Extracted records
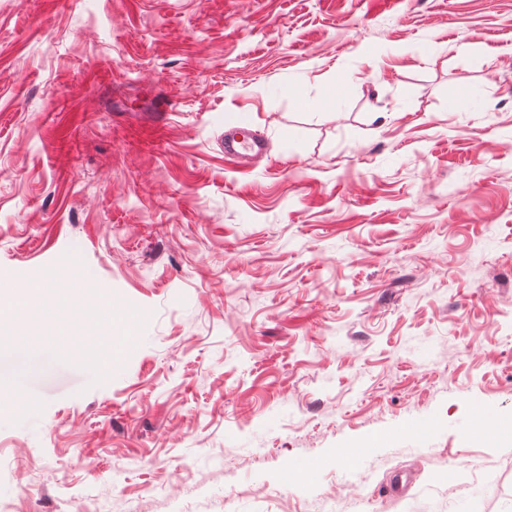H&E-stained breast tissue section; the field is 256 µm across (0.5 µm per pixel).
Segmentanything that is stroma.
I'll list each match as a JSON object with an SVG mask.
<instances>
[{"label": "stroma", "instance_id": "stroma-1", "mask_svg": "<svg viewBox=\"0 0 512 512\" xmlns=\"http://www.w3.org/2000/svg\"><path fill=\"white\" fill-rule=\"evenodd\" d=\"M53 266L149 321L0 412L12 512H512V0H0V285ZM226 127L224 158L235 163L242 172H248L250 160L265 155L266 142L261 136L253 134L244 117L230 121Z\"/></svg>", "mask_w": 512, "mask_h": 512}]
</instances>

## Stated task
Leave the images out, please, and restate each line word for word.

## Response for this exercise
H&E-stained breast tissue section; the field is 256 µm across (0.5 µm per pixel).
Segmentanything that is stroma.
I'll list each match as a JSON object with an SVG mask.
<instances>
[{"label": "stroma", "instance_id": "stroma-1", "mask_svg": "<svg viewBox=\"0 0 512 512\" xmlns=\"http://www.w3.org/2000/svg\"><path fill=\"white\" fill-rule=\"evenodd\" d=\"M53 266L149 321L0 412L12 512H512V0H0V285ZM226 127L224 158L235 163L242 172H248L250 160L265 155L266 142L261 136L253 134L244 117L230 121Z\"/></svg>", "mask_w": 512, "mask_h": 512}]
</instances>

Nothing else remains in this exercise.